EXERCISE PROMPT
Strip the pictures, then copy the remaining data exactly as it stands.

RECORDS FOR THIS EXERCISE
= = = = =

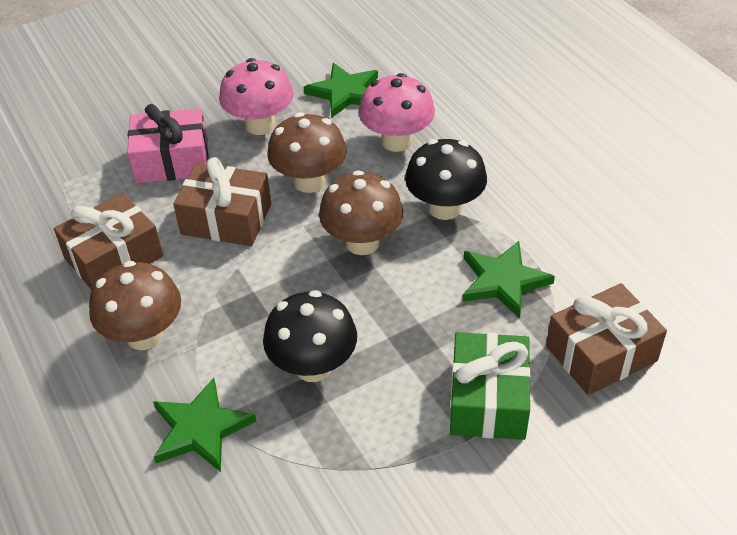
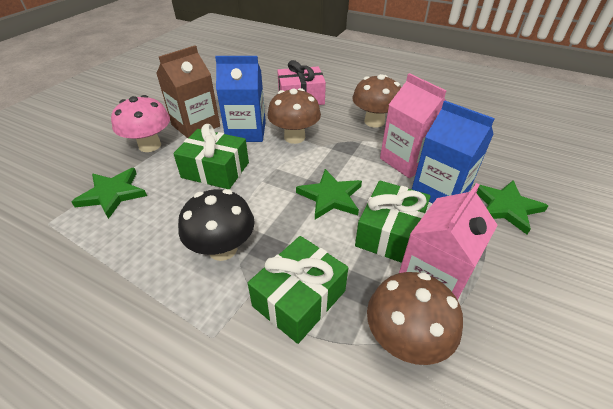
black mushroom: 2 -> 1
blue carton: 0 -> 2
brown carton: 0 -> 1
brown gift: 3 -> 0
green gift: 1 -> 3
pink carton: 0 -> 2
pink mushroom: 2 -> 1

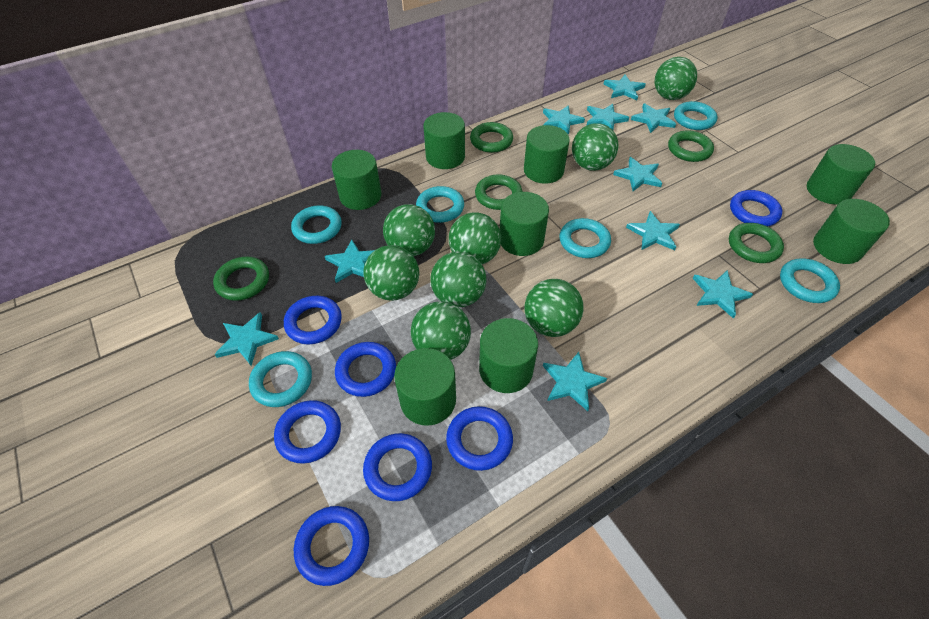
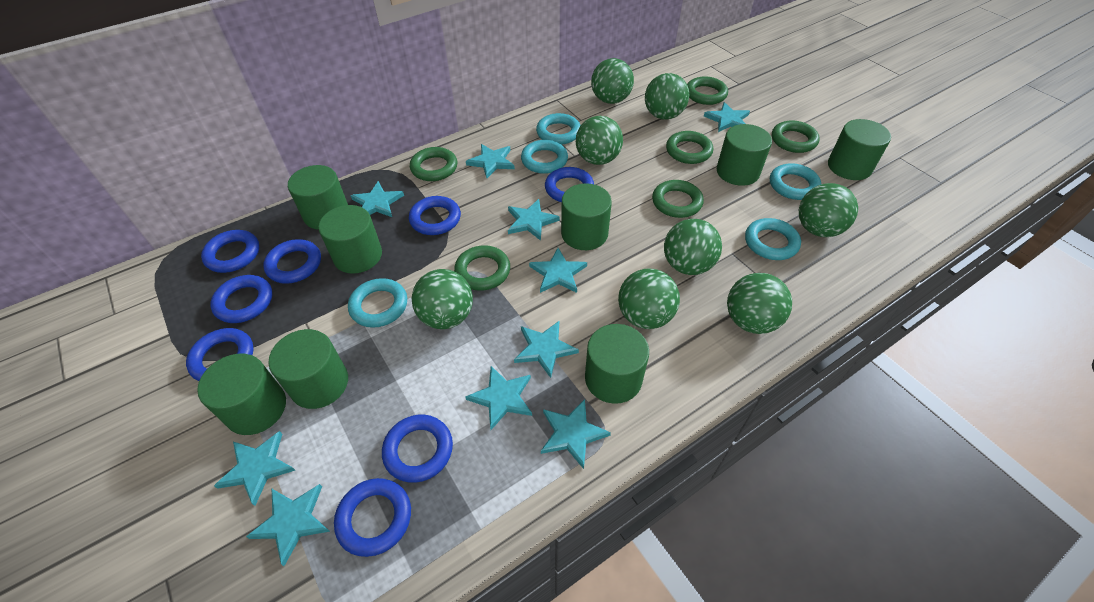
blue ring: 7 -> 8
green ring: 5 -> 6
turquoise ring: 6 -> 5

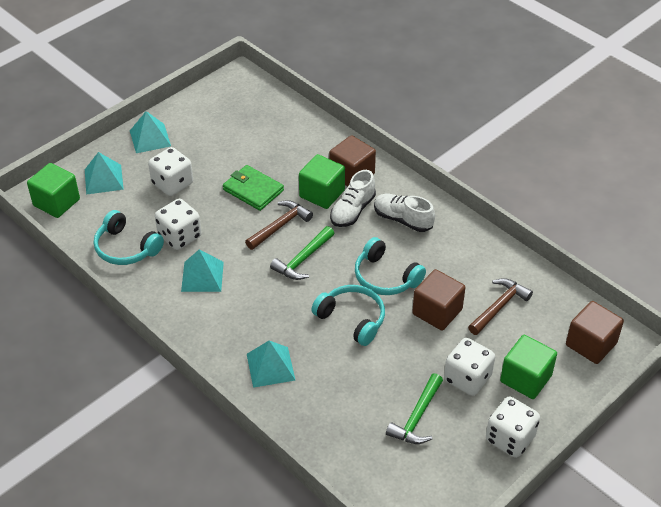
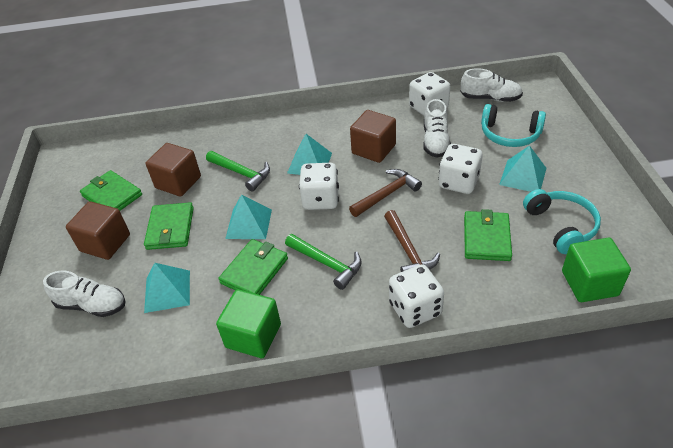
green cube: 3 -> 2
green wallet: 1 -> 4
turquoise headphones: 3 -> 2
white shoe: 2 -> 3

= = = = =

RESULT FOR THIS TASK
black mushroom: 2 -> 1
blue carton: 0 -> 2
brown carton: 0 -> 1
brown gift: 3 -> 0
green gift: 1 -> 3
pink carton: 0 -> 2
pink mushroom: 2 -> 1

blue ring: 7 -> 8
green ring: 5 -> 6
turquoise ring: 6 -> 5

green cube: 3 -> 2
green wallet: 1 -> 4
turquoise headphones: 3 -> 2
white shoe: 2 -> 3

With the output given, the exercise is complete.